_TASK OBJECTIVE_
Repeat verbatim what the listing holds, but not its pictures.
◆ ◆ ◆
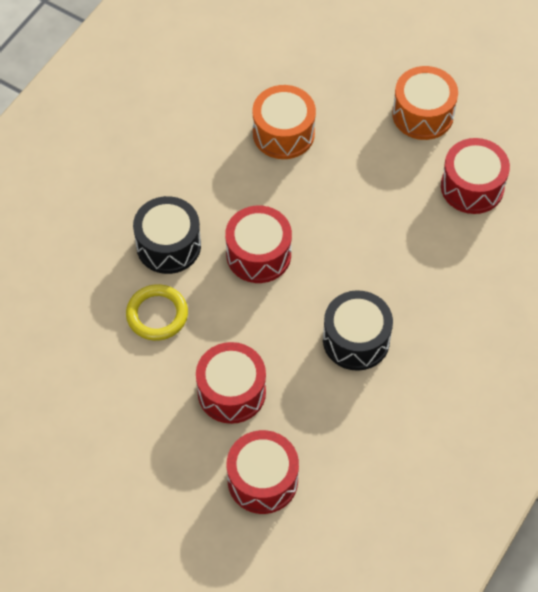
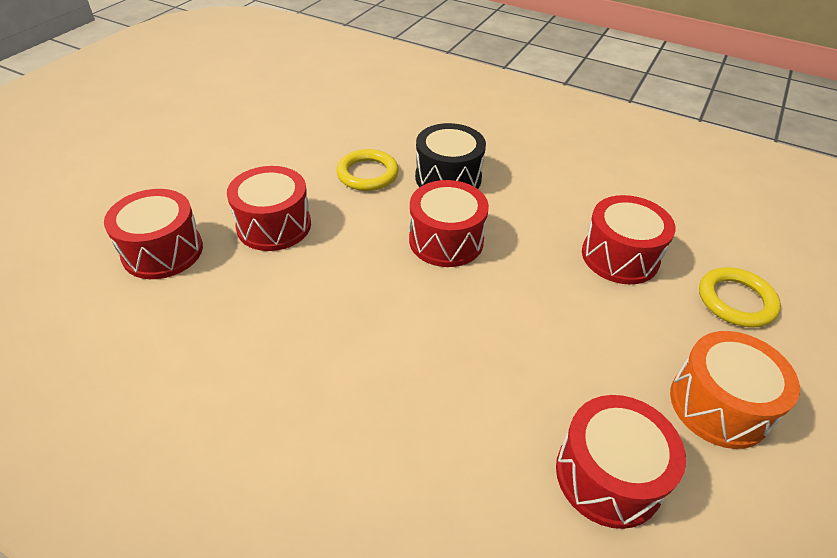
camera: 85 degrees right, 15 degrees down
(283, 133) = (620, 256): orange drum -> red drum
(333, 73) = (736, 301): none -> yellow ring
(356, 340) = (331, 329): black drum -> none

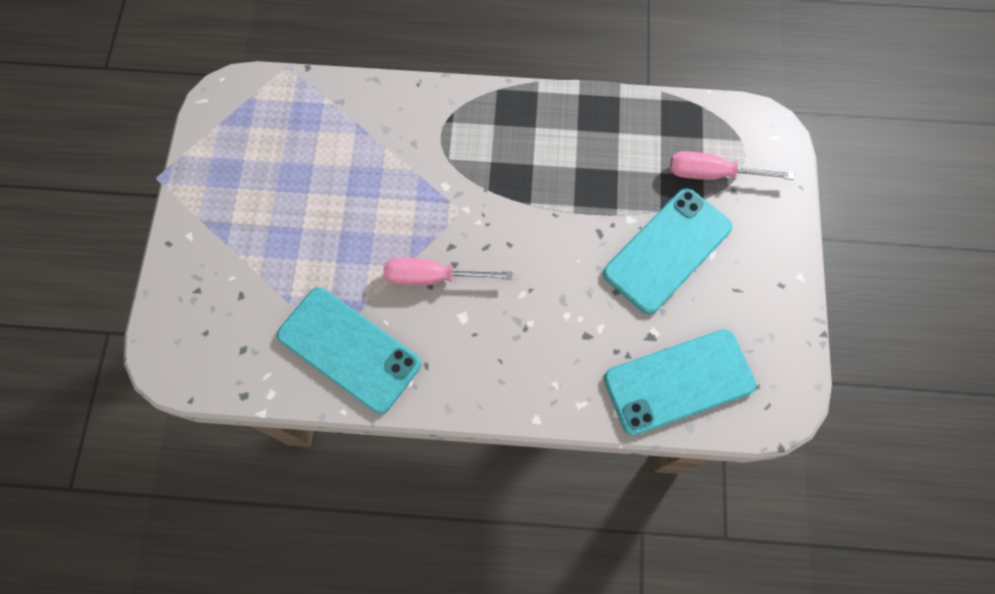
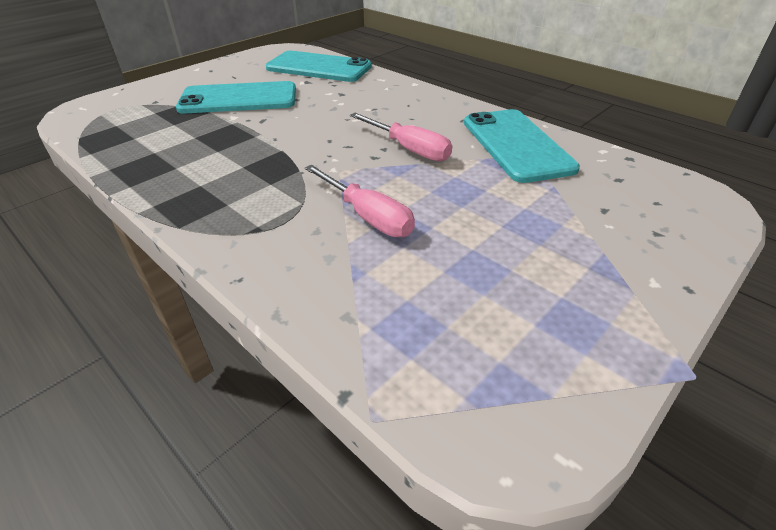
camera: 140 degrees left, 30 degrees down
(712, 174) = (149, 111): pink screwdriver -> pink screwdriver (367, 216)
◆ ◆ ◆
_TASK ANSWER_
camera: 85 degrees right, 15 degrees down
(283, 133) = (620, 256): orange drum -> red drum
(333, 73) = (736, 301): none -> yellow ring
(356, 340) = (331, 329): black drum -> none

camera: 140 degrees left, 30 degrees down
(712, 174) = (149, 111): pink screwdriver -> pink screwdriver (367, 216)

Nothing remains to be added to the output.